§ **YOUR GOAL**: The records sit below. Return every line in them that holds the word "resized".

#### SOURCE RECORDS

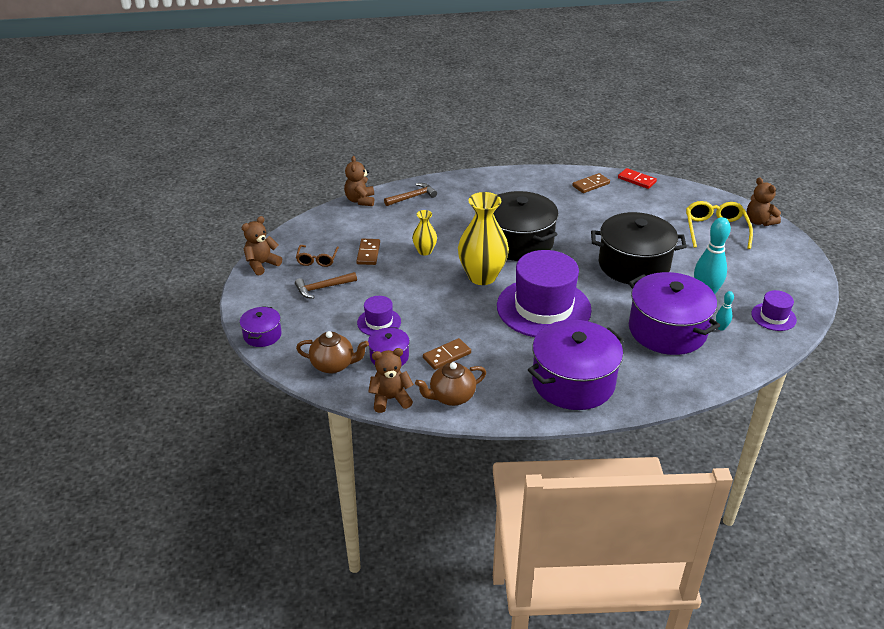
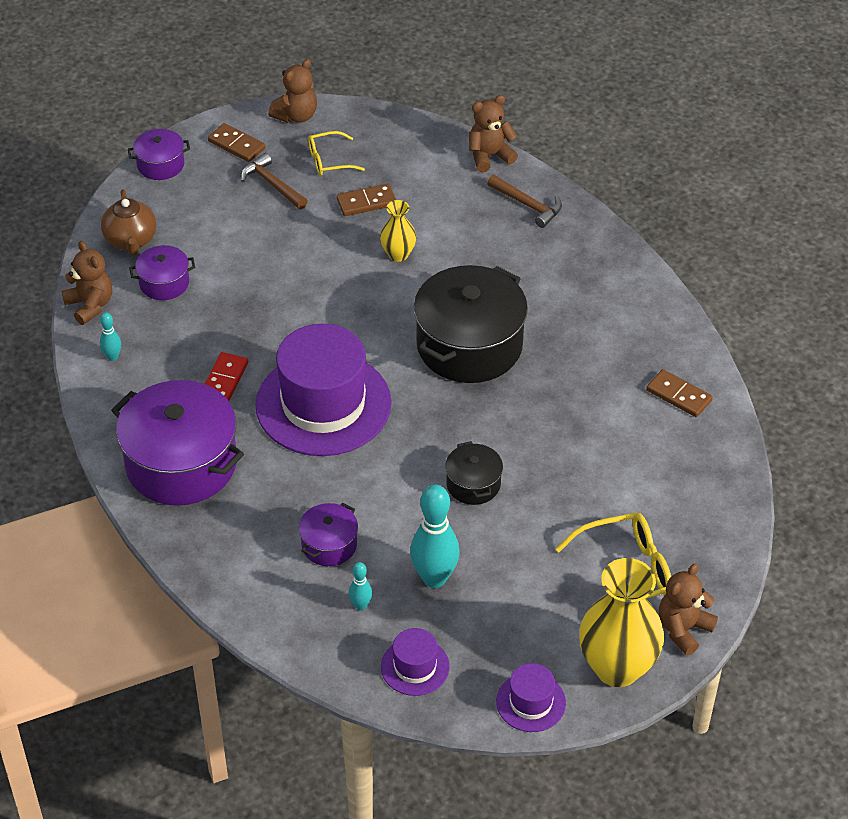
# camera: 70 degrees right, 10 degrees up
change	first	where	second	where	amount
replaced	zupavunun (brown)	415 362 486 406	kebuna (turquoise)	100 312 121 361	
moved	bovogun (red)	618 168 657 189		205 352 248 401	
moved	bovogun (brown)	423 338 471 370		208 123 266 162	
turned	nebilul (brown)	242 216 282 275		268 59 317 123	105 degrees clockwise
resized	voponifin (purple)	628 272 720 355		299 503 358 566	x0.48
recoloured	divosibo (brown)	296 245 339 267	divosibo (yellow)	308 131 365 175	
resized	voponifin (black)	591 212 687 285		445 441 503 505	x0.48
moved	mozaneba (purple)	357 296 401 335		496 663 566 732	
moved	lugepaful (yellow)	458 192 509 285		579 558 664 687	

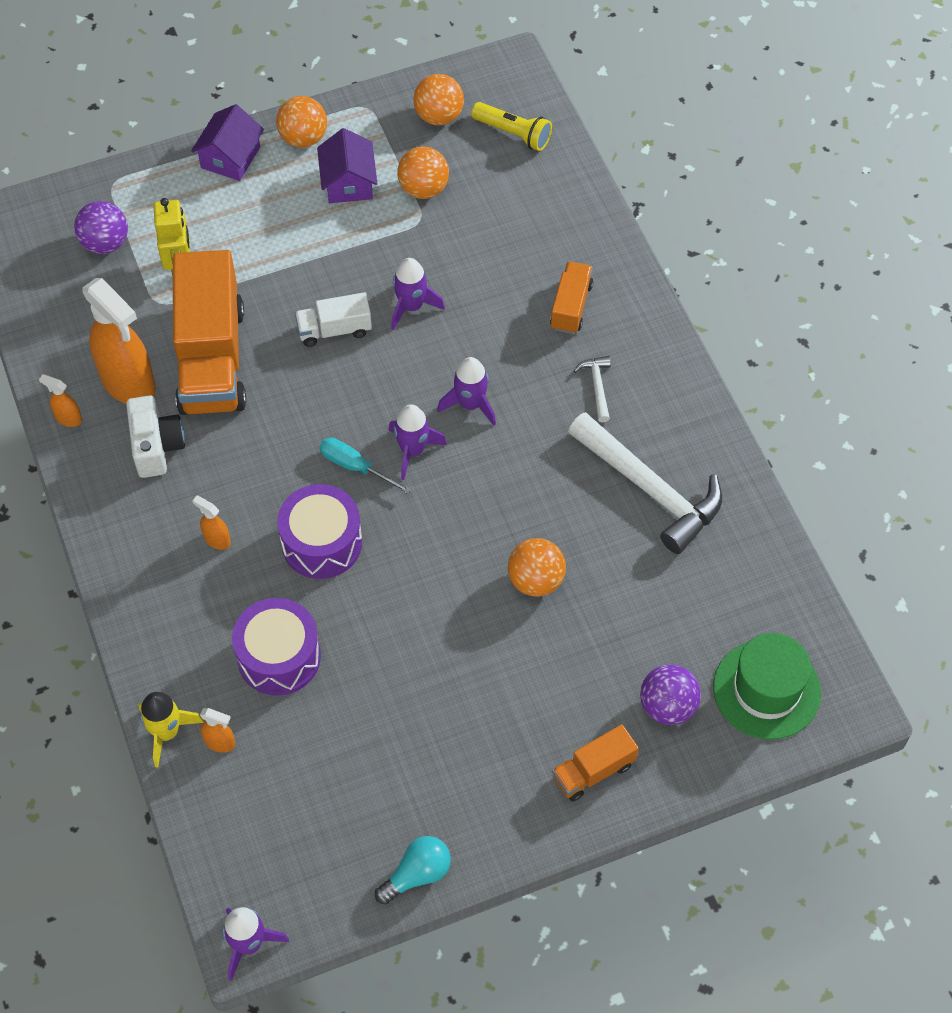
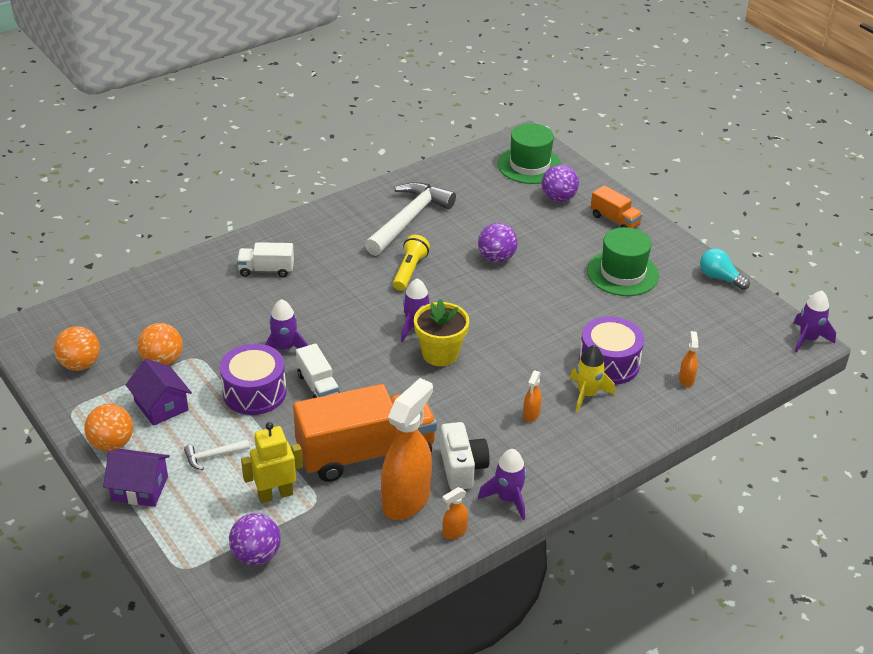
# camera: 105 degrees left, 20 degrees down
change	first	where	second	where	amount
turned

########
#### SOURCE RECORDS

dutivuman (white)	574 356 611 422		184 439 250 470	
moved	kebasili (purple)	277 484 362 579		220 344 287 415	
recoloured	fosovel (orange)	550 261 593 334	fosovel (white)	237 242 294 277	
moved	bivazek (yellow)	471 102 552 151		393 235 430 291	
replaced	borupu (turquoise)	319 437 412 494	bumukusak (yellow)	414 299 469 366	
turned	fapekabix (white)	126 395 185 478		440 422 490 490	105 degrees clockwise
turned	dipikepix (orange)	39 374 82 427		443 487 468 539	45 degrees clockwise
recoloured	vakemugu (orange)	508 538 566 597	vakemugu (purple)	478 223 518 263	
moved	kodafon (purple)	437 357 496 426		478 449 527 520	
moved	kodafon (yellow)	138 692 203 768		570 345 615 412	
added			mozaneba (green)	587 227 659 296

########
#### SOURCE RECORDS

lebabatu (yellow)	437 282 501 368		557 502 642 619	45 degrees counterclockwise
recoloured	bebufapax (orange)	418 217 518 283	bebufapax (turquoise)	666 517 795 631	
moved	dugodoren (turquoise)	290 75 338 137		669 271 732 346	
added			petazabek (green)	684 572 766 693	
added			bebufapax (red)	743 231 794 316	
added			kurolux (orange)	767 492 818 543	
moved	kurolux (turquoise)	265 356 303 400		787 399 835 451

########

§ **ANSWER SPACE**:
resized	voponifin (purple)	628 272 720 355		299 503 358 566	x0.48
resized	voponifin (black)	591 212 687 285		445 441 503 505	x0.48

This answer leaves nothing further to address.